(Before-and-after change records)
★ ★ ★ ★ ★ ★ ★

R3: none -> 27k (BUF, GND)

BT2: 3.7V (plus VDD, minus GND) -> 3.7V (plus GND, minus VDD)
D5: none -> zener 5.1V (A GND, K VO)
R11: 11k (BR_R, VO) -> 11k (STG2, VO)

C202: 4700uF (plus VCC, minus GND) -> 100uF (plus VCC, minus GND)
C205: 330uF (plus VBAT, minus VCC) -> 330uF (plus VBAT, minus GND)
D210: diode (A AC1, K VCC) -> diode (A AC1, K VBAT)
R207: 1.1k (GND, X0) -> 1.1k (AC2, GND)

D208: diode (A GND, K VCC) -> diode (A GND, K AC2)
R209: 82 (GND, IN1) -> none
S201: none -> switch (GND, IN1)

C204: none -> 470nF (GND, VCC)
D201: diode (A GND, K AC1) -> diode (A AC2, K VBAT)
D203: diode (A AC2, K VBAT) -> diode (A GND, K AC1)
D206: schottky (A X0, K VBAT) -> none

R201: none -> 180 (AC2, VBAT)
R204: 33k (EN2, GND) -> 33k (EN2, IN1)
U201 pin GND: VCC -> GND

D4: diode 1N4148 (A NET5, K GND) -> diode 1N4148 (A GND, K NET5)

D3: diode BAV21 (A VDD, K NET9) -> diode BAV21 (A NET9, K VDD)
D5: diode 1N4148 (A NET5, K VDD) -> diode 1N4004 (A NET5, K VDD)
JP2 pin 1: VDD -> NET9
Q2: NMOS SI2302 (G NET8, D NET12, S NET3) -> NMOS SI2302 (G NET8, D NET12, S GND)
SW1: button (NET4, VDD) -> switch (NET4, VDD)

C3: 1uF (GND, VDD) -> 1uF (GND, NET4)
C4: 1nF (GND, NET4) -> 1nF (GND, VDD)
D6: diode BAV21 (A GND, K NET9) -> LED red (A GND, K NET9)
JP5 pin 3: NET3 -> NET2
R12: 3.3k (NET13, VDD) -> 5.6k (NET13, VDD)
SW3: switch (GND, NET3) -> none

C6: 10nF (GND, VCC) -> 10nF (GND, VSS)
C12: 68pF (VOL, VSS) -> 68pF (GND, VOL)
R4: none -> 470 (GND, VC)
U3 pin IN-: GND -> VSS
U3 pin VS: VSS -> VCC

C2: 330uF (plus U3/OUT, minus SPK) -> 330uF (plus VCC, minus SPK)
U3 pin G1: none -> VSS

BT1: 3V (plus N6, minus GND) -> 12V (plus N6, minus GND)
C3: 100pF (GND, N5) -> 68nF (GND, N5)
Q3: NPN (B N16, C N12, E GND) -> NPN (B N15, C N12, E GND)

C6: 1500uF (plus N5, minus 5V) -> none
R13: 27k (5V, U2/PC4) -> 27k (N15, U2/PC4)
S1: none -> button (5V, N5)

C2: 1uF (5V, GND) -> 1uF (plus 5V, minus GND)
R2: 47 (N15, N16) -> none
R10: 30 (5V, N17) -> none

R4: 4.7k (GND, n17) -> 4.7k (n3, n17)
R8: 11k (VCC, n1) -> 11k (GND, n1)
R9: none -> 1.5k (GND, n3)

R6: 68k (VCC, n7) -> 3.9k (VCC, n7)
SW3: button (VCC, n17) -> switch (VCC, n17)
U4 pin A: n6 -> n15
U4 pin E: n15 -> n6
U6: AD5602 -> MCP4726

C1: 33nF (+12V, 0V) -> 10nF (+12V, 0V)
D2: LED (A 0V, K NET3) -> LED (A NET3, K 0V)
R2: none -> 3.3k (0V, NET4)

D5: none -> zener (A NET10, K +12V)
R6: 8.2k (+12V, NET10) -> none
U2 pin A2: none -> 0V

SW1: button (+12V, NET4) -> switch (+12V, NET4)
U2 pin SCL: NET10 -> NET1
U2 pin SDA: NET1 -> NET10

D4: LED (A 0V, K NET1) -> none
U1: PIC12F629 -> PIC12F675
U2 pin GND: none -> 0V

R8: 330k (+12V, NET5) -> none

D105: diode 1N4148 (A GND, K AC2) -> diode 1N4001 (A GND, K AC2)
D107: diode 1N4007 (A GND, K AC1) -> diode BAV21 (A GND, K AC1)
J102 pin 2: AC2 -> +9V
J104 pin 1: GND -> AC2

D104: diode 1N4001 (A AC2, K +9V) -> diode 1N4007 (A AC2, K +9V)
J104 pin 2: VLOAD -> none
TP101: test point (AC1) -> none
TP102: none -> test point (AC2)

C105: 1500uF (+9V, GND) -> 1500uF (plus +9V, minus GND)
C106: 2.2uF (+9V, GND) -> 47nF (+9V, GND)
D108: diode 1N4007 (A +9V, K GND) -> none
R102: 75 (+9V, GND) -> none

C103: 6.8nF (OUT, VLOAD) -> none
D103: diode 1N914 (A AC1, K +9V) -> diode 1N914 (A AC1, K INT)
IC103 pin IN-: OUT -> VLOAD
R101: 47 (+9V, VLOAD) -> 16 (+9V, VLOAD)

★ ★ ★ ★ ★ ★ ★

## What you should do:
The records need to be set down again without a single difference.

## Exercise output:
R3: none -> 27k (BUF, GND)

BT2: 3.7V (plus VDD, minus GND) -> 3.7V (plus GND, minus VDD)
D5: none -> zener 5.1V (A GND, K VO)
R11: 11k (BR_R, VO) -> 11k (STG2, VO)

C202: 4700uF (plus VCC, minus GND) -> 100uF (plus VCC, minus GND)
C205: 330uF (plus VBAT, minus VCC) -> 330uF (plus VBAT, minus GND)
D210: diode (A AC1, K VCC) -> diode (A AC1, K VBAT)
R207: 1.1k (GND, X0) -> 1.1k (AC2, GND)

D208: diode (A GND, K VCC) -> diode (A GND, K AC2)
R209: 82 (GND, IN1) -> none
S201: none -> switch (GND, IN1)

C204: none -> 470nF (GND, VCC)
D201: diode (A GND, K AC1) -> diode (A AC2, K VBAT)
D203: diode (A AC2, K VBAT) -> diode (A GND, K AC1)
D206: schottky (A X0, K VBAT) -> none

R201: none -> 180 (AC2, VBAT)
R204: 33k (EN2, GND) -> 33k (EN2, IN1)
U201 pin GND: VCC -> GND

D4: diode 1N4148 (A NET5, K GND) -> diode 1N4148 (A GND, K NET5)

D3: diode BAV21 (A VDD, K NET9) -> diode BAV21 (A NET9, K VDD)
D5: diode 1N4148 (A NET5, K VDD) -> diode 1N4004 (A NET5, K VDD)
JP2 pin 1: VDD -> NET9
Q2: NMOS SI2302 (G NET8, D NET12, S NET3) -> NMOS SI2302 (G NET8, D NET12, S GND)
SW1: button (NET4, VDD) -> switch (NET4, VDD)

C3: 1uF (GND, VDD) -> 1uF (GND, NET4)
C4: 1nF (GND, NET4) -> 1nF (GND, VDD)
D6: diode BAV21 (A GND, K NET9) -> LED red (A GND, K NET9)
JP5 pin 3: NET3 -> NET2
R12: 3.3k (NET13, VDD) -> 5.6k (NET13, VDD)
SW3: switch (GND, NET3) -> none

C6: 10nF (GND, VCC) -> 10nF (GND, VSS)
C12: 68pF (VOL, VSS) -> 68pF (GND, VOL)
R4: none -> 470 (GND, VC)
U3 pin IN-: GND -> VSS
U3 pin VS: VSS -> VCC

C2: 330uF (plus U3/OUT, minus SPK) -> 330uF (plus VCC, minus SPK)
U3 pin G1: none -> VSS

BT1: 3V (plus N6, minus GND) -> 12V (plus N6, minus GND)
C3: 100pF (GND, N5) -> 68nF (GND, N5)
Q3: NPN (B N16, C N12, E GND) -> NPN (B N15, C N12, E GND)

C6: 1500uF (plus N5, minus 5V) -> none
R13: 27k (5V, U2/PC4) -> 27k (N15, U2/PC4)
S1: none -> button (5V, N5)

C2: 1uF (5V, GND) -> 1uF (plus 5V, minus GND)
R2: 47 (N15, N16) -> none
R10: 30 (5V, N17) -> none

R4: 4.7k (GND, n17) -> 4.7k (n3, n17)
R8: 11k (VCC, n1) -> 11k (GND, n1)
R9: none -> 1.5k (GND, n3)

R6: 68k (VCC, n7) -> 3.9k (VCC, n7)
SW3: button (VCC, n17) -> switch (VCC, n17)
U4 pin A: n6 -> n15
U4 pin E: n15 -> n6
U6: AD5602 -> MCP4726

C1: 33nF (+12V, 0V) -> 10nF (+12V, 0V)
D2: LED (A 0V, K NET3) -> LED (A NET3, K 0V)
R2: none -> 3.3k (0V, NET4)

D5: none -> zener (A NET10, K +12V)
R6: 8.2k (+12V, NET10) -> none
U2 pin A2: none -> 0V

SW1: button (+12V, NET4) -> switch (+12V, NET4)
U2 pin SCL: NET10 -> NET1
U2 pin SDA: NET1 -> NET10

D4: LED (A 0V, K NET1) -> none
U1: PIC12F629 -> PIC12F675
U2 pin GND: none -> 0V

R8: 330k (+12V, NET5) -> none

D105: diode 1N4148 (A GND, K AC2) -> diode 1N4001 (A GND, K AC2)
D107: diode 1N4007 (A GND, K AC1) -> diode BAV21 (A GND, K AC1)
J102 pin 2: AC2 -> +9V
J104 pin 1: GND -> AC2

D104: diode 1N4001 (A AC2, K +9V) -> diode 1N4007 (A AC2, K +9V)
J104 pin 2: VLOAD -> none
TP101: test point (AC1) -> none
TP102: none -> test point (AC2)

C105: 1500uF (+9V, GND) -> 1500uF (plus +9V, minus GND)
C106: 2.2uF (+9V, GND) -> 47nF (+9V, GND)
D108: diode 1N4007 (A +9V, K GND) -> none
R102: 75 (+9V, GND) -> none

C103: 6.8nF (OUT, VLOAD) -> none
D103: diode 1N914 (A AC1, K +9V) -> diode 1N914 (A AC1, K INT)
IC103 pin IN-: OUT -> VLOAD
R101: 47 (+9V, VLOAD) -> 16 (+9V, VLOAD)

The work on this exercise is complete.